ASSIGNED TASK: Every entry below should be printed exactly, without its images.

——

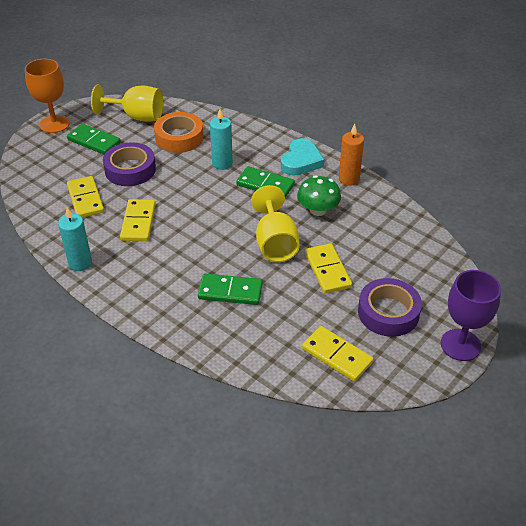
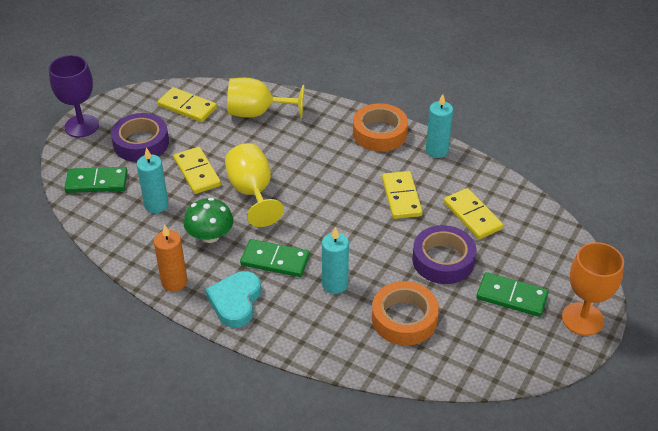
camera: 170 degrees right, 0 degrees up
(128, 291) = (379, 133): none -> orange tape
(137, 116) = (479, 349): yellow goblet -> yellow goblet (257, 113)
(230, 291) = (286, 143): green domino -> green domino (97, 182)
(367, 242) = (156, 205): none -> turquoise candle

——

RESULT OF THE TASK:
camera: 170 degrees right, 0 degrees up
(128, 291) = (379, 133): none -> orange tape
(137, 116) = (479, 349): yellow goblet -> yellow goblet (257, 113)
(230, 291) = (286, 143): green domino -> green domino (97, 182)
(367, 242) = (156, 205): none -> turquoise candle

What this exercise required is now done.